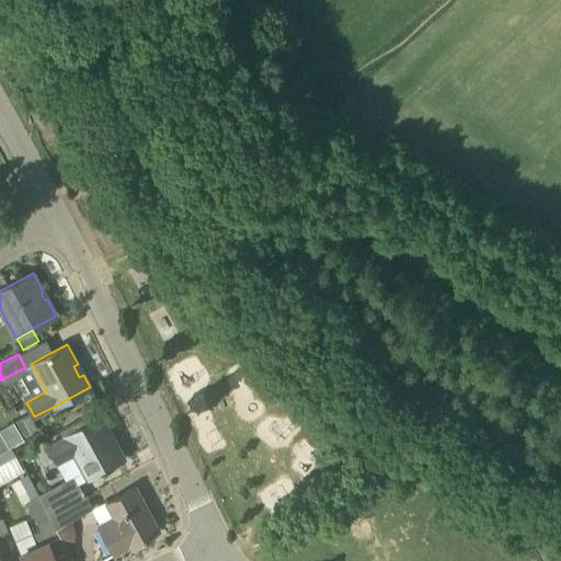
[(29,413),(15,421),(25,436),(38,430),(29,413)]
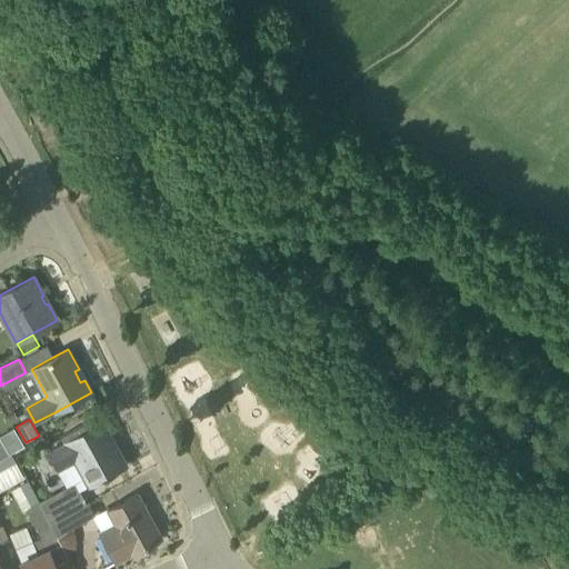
[(89,485),(107,475),(126,465),(126,463),(116,447),(115,448),(110,440),(112,439),(102,421),(92,427),(89,421),(61,437),(66,443),(49,452),(58,469),(75,459),(89,485)]
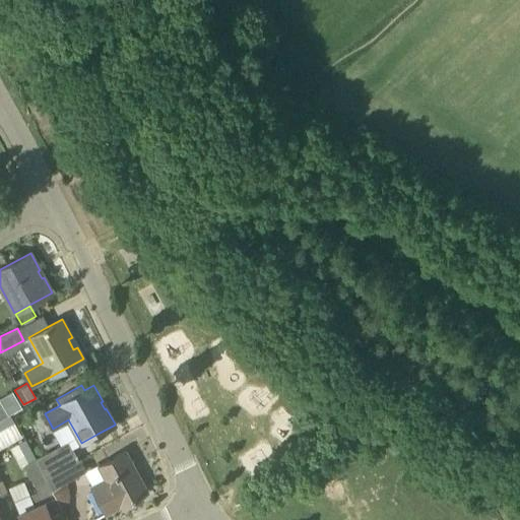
[(0,419),(8,415),(0,400),(0,419)]
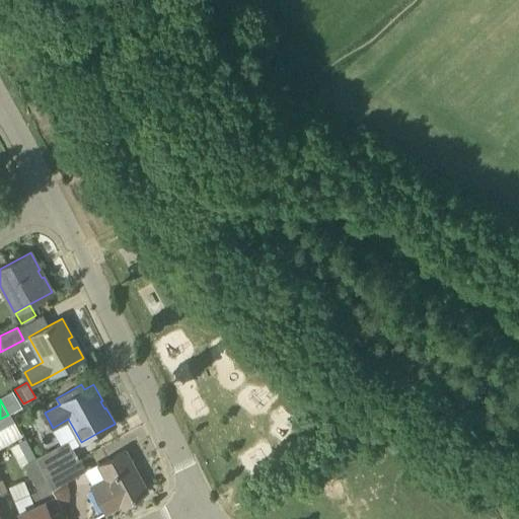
[(0,448),(21,437),(14,423),(10,416),(0,421),(0,448)]
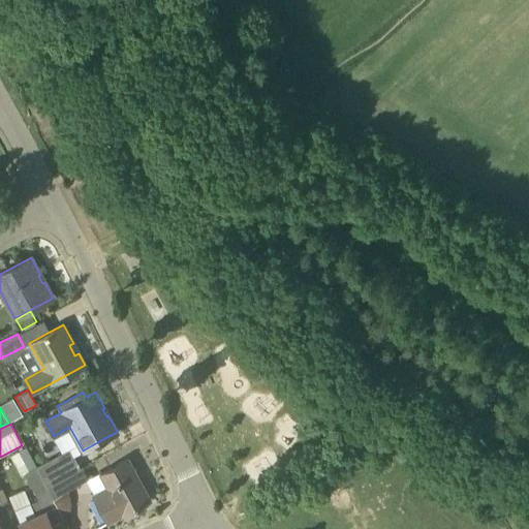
[(38,466),(35,467),(25,448),(9,457),(20,475),(25,473),(38,500),(31,503),(35,515),(20,522),(22,528),(53,528),(52,524),(63,519),(62,518),(47,487),(50,486),(38,466)]
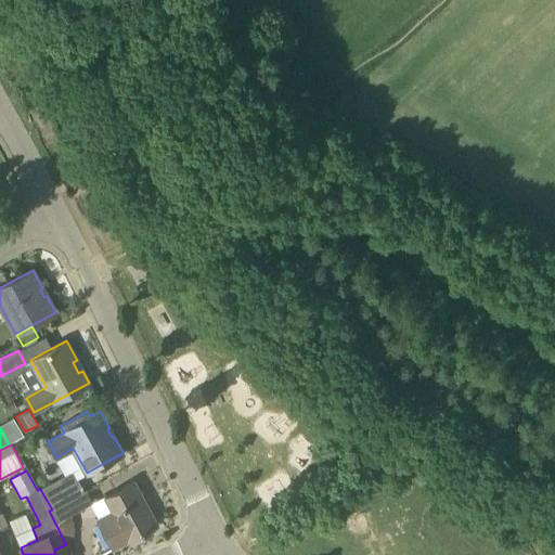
[(72,472),(40,489),(52,510),(85,493),(72,472)]
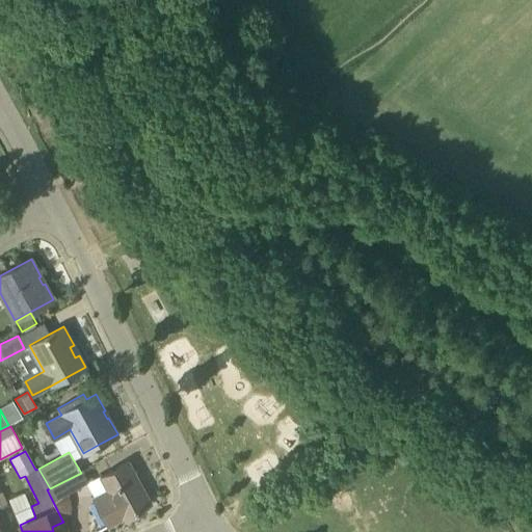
[(94,498),(99,507),(109,526),(124,517),(124,519),(151,503),(128,461),(101,477),(108,490),(94,498)]
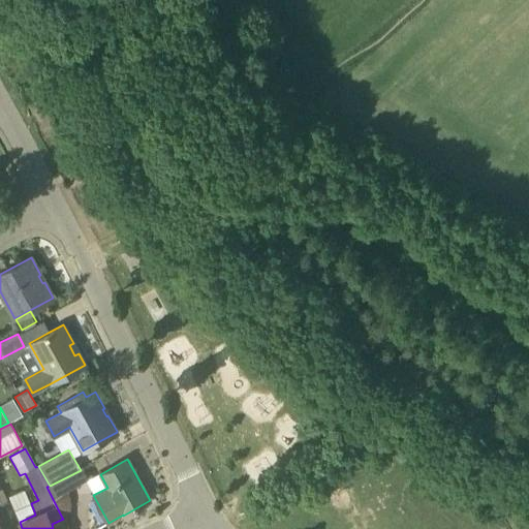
[(81,470),(50,486),(47,487),(62,518),(67,512),(69,508),(70,502),(69,496),(67,491),(89,479),(83,469),(81,470)]
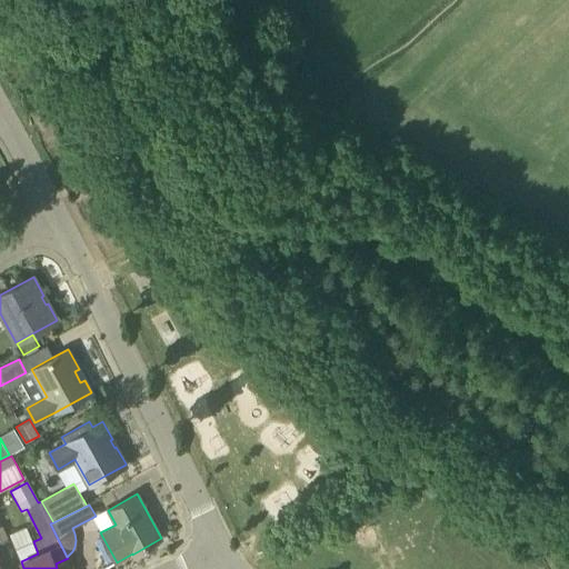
[(15,530),(20,551),(35,547),(28,526),(15,530)]
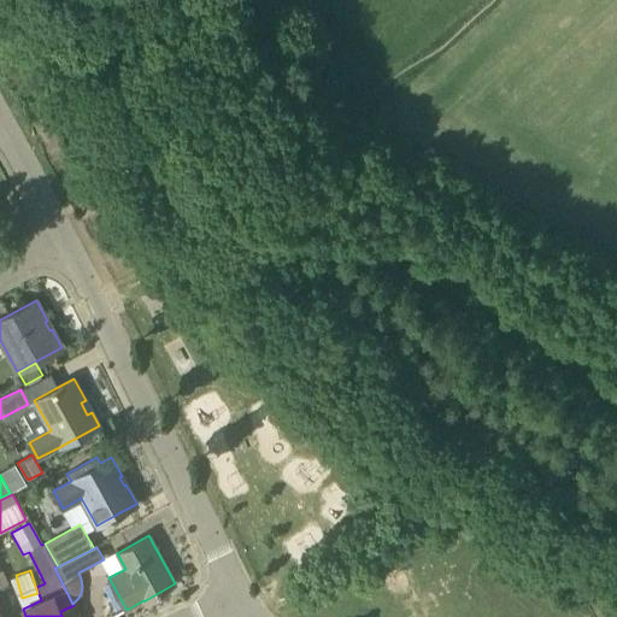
All buildings are outlined.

(Problem details): What is needed is every record above, restated word for word, with the pictures left out.

(Result):
[(29,413),(15,421),(25,436),(38,430),(29,413)]
[(89,485),(107,475),(126,465),(126,463),(116,447),(115,448),(110,440),(112,439),(102,421),(92,427),(89,421),(61,437),(66,443),(49,452),(58,469),(75,459),(89,485)]
[(0,419),(8,415),(0,400),(0,419)]
[(0,448),(21,437),(14,423),(10,416),(0,421),(0,448)]
[(38,466),(35,467),(25,448),(9,457),(20,475),(25,473),(38,500),(31,503),(35,515),(20,522),(22,528),(53,528),(52,524),(63,519),(62,518),(47,487),(50,486),(38,466)]
[(72,472),(40,489),(52,510),(85,493),(72,472)]
[(94,498),(99,507),(109,526),(124,517),(124,519),(151,503),(128,461),(101,477),(108,490),(94,498)]
[(81,470),(50,486),(47,487),(62,518),(67,512),(69,508),(70,502),(69,496),(67,491),(89,479),(83,469),(81,470)]
[(15,530),(20,551),(35,547),(28,526),(15,530)]
All buildings are outlined.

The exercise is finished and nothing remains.